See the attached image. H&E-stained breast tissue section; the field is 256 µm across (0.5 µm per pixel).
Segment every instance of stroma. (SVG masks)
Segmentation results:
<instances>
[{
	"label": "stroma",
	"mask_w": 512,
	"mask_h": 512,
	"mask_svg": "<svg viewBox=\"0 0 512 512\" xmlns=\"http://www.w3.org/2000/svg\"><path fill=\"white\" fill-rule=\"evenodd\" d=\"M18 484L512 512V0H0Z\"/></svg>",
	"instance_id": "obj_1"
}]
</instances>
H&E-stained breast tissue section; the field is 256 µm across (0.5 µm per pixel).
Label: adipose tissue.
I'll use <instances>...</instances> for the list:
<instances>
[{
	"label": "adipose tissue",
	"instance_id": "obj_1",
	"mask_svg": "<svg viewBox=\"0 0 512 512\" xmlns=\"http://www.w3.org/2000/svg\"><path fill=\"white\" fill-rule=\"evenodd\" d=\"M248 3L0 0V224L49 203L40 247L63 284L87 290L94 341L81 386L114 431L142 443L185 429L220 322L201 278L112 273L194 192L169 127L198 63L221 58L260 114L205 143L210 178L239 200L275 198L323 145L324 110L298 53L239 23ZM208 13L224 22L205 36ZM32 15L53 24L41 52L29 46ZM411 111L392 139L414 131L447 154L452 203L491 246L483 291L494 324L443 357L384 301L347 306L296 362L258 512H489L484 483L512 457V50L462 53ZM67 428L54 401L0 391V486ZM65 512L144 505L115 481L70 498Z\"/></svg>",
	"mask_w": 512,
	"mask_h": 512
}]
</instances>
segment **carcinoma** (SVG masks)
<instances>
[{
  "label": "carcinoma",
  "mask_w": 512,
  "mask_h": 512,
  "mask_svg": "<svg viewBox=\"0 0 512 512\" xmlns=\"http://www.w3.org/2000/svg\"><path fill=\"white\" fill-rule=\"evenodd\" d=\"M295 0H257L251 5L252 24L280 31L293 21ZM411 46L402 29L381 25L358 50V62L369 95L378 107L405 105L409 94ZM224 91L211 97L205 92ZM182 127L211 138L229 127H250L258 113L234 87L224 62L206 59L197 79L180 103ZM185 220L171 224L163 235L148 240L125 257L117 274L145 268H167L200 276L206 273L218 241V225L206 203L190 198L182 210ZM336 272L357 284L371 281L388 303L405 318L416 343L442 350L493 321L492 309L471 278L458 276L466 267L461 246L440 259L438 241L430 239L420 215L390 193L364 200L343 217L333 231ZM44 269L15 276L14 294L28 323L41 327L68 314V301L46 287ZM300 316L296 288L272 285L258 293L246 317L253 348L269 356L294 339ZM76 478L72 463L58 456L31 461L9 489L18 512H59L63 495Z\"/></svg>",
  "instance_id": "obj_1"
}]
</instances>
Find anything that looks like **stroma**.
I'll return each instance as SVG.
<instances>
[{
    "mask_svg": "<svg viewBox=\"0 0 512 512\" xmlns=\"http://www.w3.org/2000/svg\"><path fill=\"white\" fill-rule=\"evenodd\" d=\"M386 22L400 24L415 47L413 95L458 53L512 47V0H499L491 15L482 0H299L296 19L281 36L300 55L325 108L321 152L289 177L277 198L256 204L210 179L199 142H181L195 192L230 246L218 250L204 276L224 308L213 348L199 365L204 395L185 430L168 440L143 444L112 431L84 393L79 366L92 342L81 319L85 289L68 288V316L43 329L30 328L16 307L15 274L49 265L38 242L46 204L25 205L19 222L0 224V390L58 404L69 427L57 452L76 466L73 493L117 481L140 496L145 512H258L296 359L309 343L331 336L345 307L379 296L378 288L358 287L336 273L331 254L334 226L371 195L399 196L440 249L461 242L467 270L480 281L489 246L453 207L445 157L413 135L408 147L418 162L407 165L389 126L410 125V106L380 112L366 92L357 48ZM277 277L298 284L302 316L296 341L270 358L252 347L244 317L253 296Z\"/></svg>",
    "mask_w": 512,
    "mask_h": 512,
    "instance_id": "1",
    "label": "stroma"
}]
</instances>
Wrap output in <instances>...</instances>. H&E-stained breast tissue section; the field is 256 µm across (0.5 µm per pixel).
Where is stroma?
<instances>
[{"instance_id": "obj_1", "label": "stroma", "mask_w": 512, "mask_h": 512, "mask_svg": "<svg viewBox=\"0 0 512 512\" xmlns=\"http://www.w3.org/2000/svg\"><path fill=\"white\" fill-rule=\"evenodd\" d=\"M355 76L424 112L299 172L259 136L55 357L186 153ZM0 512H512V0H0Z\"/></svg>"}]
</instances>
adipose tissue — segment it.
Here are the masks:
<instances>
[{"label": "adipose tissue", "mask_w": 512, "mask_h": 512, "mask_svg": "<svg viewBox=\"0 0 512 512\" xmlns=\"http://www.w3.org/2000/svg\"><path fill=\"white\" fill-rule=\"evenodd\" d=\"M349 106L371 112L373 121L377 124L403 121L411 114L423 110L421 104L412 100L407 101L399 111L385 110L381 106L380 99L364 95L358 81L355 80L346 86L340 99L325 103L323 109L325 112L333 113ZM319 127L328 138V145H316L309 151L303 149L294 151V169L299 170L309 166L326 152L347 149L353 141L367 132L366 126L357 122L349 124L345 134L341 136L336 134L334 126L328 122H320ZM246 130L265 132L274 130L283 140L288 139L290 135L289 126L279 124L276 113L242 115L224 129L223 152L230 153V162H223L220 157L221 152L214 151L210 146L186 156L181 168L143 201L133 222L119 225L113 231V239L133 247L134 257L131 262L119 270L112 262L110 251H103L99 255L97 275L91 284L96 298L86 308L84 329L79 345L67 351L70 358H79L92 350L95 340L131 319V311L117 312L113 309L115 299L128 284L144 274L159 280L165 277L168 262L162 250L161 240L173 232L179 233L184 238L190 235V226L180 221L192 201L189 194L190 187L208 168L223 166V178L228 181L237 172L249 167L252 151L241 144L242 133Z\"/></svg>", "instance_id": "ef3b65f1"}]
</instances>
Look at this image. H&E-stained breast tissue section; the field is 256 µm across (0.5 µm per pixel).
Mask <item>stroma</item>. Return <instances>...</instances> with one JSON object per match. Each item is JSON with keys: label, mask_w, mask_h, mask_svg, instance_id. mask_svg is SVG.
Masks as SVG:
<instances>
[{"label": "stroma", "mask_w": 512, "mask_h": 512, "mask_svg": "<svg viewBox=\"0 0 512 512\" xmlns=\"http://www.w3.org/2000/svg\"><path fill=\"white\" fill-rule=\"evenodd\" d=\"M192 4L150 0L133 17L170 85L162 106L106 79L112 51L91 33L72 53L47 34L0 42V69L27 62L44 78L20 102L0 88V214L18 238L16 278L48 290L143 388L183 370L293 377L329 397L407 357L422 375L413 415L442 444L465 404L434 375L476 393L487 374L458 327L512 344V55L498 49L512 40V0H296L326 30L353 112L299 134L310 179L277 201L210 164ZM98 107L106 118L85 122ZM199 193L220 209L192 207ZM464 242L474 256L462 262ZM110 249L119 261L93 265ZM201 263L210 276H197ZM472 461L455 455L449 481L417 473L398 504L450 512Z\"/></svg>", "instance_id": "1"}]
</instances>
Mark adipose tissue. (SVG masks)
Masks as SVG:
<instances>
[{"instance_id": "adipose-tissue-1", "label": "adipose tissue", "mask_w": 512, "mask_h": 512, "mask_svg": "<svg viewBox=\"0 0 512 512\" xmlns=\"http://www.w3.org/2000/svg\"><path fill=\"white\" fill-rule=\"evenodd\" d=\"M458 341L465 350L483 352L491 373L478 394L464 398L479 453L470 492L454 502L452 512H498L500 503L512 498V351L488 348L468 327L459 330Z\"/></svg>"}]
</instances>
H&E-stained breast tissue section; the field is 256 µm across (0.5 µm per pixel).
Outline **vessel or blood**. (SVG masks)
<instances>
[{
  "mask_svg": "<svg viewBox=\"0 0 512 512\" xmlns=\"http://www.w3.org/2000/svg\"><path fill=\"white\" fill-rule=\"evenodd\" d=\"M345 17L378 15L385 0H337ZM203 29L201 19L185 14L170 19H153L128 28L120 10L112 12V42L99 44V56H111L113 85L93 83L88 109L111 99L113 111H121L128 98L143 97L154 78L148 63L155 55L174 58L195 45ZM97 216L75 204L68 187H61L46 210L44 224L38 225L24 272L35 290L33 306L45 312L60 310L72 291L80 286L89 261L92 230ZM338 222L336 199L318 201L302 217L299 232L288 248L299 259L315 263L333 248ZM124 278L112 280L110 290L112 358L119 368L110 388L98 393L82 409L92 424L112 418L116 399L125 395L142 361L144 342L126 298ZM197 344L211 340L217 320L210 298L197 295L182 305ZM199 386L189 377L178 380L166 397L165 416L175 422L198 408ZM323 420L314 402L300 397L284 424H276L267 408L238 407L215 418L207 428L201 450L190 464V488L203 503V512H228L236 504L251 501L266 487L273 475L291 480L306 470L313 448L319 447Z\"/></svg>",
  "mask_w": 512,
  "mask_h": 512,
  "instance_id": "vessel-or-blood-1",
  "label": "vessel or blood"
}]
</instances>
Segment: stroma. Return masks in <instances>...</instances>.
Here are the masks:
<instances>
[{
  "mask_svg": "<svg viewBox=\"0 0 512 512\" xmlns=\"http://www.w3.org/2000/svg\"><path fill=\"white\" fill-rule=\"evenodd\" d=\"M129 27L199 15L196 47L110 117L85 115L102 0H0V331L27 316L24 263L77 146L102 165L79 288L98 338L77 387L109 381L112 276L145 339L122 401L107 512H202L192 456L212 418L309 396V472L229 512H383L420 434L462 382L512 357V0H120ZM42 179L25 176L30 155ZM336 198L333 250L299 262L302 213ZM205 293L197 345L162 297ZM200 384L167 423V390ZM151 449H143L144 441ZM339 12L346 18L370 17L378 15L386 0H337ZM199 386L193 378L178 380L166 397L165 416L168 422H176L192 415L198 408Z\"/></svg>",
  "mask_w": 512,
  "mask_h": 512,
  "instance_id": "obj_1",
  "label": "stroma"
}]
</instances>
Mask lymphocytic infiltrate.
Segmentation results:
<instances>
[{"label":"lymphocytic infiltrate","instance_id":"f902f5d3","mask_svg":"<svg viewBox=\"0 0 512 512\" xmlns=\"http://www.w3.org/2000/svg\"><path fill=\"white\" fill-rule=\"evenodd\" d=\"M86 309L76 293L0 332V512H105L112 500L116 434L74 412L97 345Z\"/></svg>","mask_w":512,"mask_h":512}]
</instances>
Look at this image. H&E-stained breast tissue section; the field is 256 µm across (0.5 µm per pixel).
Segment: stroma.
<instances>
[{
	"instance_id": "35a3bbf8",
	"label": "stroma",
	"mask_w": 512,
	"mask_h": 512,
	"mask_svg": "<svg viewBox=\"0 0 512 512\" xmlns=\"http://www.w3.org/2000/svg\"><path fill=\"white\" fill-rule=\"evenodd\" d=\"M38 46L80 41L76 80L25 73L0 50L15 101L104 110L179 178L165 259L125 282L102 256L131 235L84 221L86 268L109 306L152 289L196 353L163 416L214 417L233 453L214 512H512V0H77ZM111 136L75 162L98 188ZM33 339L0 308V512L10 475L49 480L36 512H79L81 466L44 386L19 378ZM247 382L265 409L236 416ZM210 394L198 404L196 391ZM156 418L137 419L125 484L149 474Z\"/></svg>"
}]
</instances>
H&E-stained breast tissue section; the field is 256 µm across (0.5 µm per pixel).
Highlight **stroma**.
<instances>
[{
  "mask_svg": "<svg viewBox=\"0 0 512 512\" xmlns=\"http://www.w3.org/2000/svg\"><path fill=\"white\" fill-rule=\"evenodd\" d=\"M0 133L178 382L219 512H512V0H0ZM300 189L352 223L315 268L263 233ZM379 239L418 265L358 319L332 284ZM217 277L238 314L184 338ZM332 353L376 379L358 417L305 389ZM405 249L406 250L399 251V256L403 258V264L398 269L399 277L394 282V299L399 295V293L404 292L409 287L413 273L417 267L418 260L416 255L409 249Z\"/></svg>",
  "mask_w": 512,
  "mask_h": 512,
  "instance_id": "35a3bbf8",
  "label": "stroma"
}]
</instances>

--

* _WHAT THIS TASK INVOLVES_
Lines containing the string "infiltrate" are to be selected and copied.

* _EXPECTED ANSWER_
Mask lymphocytic infiltrate.
[{"label":"lymphocytic infiltrate","instance_id":"f902f5d3","mask_svg":"<svg viewBox=\"0 0 512 512\" xmlns=\"http://www.w3.org/2000/svg\"><path fill=\"white\" fill-rule=\"evenodd\" d=\"M86 309L76 293L0 332V512H105L112 500L116 434L74 412L97 345Z\"/></svg>","mask_w":512,"mask_h":512}]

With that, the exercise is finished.